▶ _EXERCISE DIRECTIONS_
Scan the records below and copy every line that contains the string "black".

▶ _RECORDS TO USE_

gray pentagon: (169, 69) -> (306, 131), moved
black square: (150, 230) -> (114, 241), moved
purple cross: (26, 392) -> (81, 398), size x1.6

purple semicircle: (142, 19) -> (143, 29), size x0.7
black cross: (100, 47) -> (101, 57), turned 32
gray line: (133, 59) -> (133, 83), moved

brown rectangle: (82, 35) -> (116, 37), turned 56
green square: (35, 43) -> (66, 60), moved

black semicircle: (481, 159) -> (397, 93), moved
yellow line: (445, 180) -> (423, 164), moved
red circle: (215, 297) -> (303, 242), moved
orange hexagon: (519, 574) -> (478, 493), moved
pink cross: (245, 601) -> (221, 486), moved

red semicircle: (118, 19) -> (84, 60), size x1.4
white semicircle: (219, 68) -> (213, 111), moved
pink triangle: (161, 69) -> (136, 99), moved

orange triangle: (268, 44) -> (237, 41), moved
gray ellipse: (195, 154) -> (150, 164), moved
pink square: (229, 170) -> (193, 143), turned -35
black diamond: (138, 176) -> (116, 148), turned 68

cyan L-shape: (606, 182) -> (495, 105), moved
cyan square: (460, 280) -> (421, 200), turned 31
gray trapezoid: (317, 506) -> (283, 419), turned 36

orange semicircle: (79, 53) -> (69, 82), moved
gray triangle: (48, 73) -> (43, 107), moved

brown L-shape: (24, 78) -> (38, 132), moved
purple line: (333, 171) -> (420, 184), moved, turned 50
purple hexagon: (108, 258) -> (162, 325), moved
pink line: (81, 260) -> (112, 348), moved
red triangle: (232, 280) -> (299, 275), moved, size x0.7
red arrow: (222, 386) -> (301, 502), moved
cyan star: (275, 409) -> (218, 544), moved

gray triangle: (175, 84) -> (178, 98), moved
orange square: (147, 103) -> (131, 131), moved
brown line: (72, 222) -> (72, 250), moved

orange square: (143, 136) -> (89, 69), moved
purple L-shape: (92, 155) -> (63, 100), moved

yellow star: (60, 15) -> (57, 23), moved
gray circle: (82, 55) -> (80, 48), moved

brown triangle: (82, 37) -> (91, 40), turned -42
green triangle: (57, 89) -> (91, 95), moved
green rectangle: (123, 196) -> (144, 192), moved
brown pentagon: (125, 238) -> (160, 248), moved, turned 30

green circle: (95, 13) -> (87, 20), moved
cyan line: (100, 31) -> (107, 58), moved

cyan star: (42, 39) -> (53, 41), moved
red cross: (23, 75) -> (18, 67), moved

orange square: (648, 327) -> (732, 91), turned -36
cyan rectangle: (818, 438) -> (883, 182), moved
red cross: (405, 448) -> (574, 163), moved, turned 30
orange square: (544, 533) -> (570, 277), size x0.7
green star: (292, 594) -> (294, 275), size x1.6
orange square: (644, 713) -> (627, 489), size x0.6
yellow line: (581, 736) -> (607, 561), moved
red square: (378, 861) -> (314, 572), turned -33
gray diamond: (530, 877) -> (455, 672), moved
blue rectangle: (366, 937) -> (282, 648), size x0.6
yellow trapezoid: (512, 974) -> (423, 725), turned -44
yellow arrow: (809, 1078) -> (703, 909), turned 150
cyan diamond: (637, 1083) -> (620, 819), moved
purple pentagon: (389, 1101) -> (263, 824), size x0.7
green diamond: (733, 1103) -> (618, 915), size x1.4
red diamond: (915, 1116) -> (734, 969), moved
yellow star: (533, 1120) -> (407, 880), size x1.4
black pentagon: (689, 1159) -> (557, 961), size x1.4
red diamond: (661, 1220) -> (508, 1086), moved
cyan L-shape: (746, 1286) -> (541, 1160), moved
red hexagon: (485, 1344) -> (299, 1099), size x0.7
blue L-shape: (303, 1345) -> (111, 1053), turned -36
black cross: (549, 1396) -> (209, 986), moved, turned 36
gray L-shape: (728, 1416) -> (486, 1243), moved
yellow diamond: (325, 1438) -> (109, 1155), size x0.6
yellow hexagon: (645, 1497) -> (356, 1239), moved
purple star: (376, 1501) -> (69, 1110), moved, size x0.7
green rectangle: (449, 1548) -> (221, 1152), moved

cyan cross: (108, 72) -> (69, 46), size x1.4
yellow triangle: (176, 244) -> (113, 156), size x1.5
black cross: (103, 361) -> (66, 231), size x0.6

▶ _ANSWER BELOW_
black square: (150, 230) -> (114, 241), moved
black cross: (100, 47) -> (101, 57), turned 32
black semicircle: (481, 159) -> (397, 93), moved
black diamond: (138, 176) -> (116, 148), turned 68
black pentagon: (689, 1159) -> (557, 961), size x1.4
black cross: (549, 1396) -> (209, 986), moved, turned 36
black cross: (103, 361) -> (66, 231), size x0.6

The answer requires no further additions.